Required work:
Across the listing below, count the lines containing "goblet". Give nothing but the number.

****************************************

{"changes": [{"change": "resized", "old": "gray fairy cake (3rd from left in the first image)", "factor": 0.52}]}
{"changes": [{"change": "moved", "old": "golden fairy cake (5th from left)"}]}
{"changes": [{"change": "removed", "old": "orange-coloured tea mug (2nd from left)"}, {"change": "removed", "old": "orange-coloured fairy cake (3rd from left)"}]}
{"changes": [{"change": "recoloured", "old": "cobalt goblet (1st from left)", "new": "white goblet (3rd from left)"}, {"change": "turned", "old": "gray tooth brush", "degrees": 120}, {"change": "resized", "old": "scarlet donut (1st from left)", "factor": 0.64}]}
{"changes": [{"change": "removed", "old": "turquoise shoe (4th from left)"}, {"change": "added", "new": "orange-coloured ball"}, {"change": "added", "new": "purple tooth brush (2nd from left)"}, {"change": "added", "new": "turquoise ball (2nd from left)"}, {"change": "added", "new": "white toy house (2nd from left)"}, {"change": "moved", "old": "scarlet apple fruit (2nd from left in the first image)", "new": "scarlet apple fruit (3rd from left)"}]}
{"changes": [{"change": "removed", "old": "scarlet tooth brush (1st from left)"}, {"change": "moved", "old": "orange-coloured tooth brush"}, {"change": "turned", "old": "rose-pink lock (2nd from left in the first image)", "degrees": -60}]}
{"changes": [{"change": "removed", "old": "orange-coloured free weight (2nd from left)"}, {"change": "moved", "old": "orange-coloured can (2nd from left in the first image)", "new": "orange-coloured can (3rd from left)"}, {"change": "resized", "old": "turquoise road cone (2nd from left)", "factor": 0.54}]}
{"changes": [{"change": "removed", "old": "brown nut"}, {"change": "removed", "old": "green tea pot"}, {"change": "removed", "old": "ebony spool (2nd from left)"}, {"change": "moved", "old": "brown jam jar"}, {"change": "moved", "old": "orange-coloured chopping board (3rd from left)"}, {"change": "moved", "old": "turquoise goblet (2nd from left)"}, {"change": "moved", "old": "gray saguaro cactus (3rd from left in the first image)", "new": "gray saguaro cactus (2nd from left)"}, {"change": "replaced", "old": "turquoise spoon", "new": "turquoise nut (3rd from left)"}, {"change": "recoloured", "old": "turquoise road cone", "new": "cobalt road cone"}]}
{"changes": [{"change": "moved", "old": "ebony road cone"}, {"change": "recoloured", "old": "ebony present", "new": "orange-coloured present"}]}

****************************************

Solved problem:
2